ABOUT THIS TASK
Would you return the lines that run from the start of the data below to the line with "brown rectangle: (83, 414)", both included, exactly as written and without pictures?

DATA PROVIDED
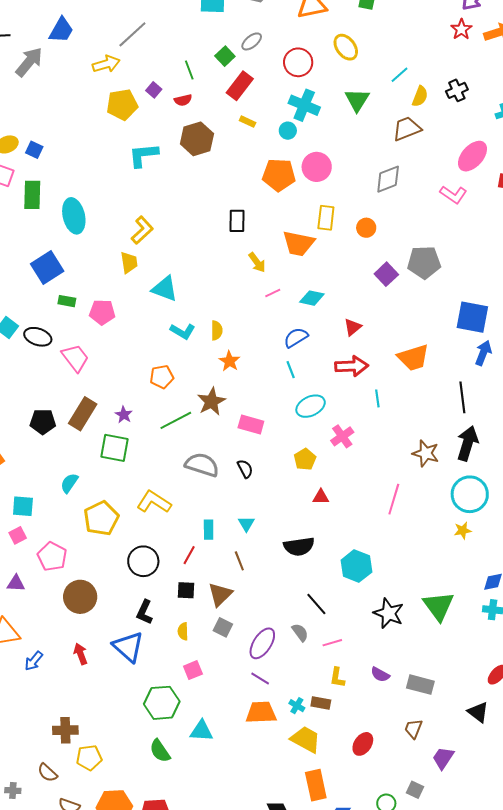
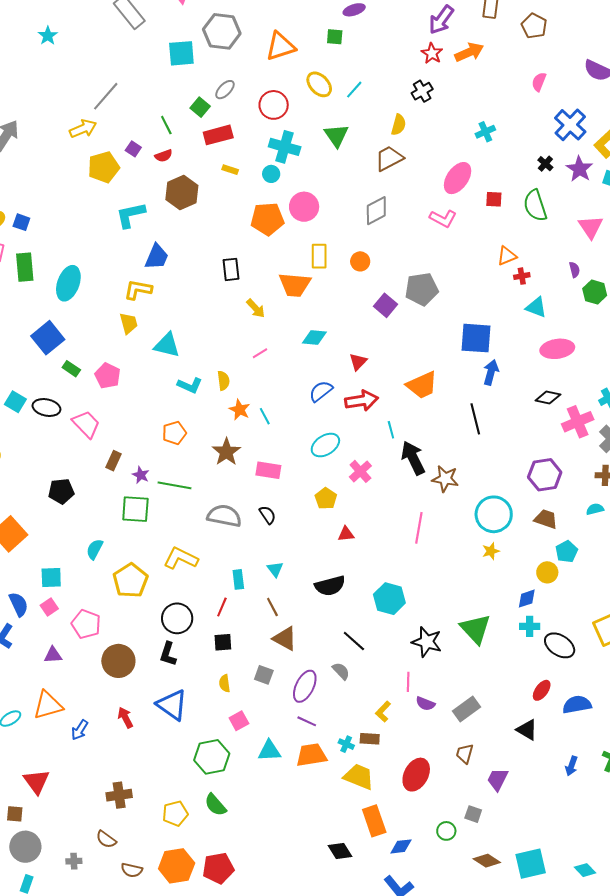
blue trapezoid: (61, 30) -> (157, 257), moved
cyan line: (399, 75) -> (354, 90), moved
red rectangle: (240, 86) -> (218, 135), turned 44
black cross: (457, 90) -> (422, 91), moved
cyan ellipse: (74, 216) -> (68, 283), turned 40
yellow L-shape: (142, 230) -> (138, 290), turned -120
pink line: (273, 293) -> (260, 353), moved
green rectangle: (67, 301) -> (71, 369), turned 30
pink pentagon: (102, 312) -> (108, 376), turned 30
blue semicircle: (296, 337) -> (321, 391), moved
cyan line: (291, 370) -> (265, 416), moved
brown rectangle: (83, 414) -> (114, 461), moved, size x0.6
green line: (176, 420) -> (175, 485), moved, turned 44
black arrow: (468, 443) -> (413, 458), moved, turned -36
brown triangle: (220, 594) -> (285, 639), moved, turned -40
black L-shape: (145, 612) -> (168, 654), moved
pink line: (332, 643) -> (408, 682), moved, turned -66
yellow L-shape: (337, 678) -> (383, 712), turned 40
gray rectangle: (420, 685) -> (467, 709), turned -44
cyan triangle: (201, 731) -> (269, 751), moved
red ellipse: (363, 744) -> (416, 775), size x1.4
yellow pentagon: (89, 758) -> (175, 814), moved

PROBLEM SOLUTION
blue trapezoid: (61, 30) -> (157, 257), moved
cyan line: (399, 75) -> (354, 90), moved
red rectangle: (240, 86) -> (218, 135), turned 44
black cross: (457, 90) -> (422, 91), moved
cyan ellipse: (74, 216) -> (68, 283), turned 40
yellow L-shape: (142, 230) -> (138, 290), turned -120
pink line: (273, 293) -> (260, 353), moved
green rectangle: (67, 301) -> (71, 369), turned 30
pink pentagon: (102, 312) -> (108, 376), turned 30
blue semicircle: (296, 337) -> (321, 391), moved
cyan line: (291, 370) -> (265, 416), moved
brown rectangle: (83, 414) -> (114, 461), moved, size x0.6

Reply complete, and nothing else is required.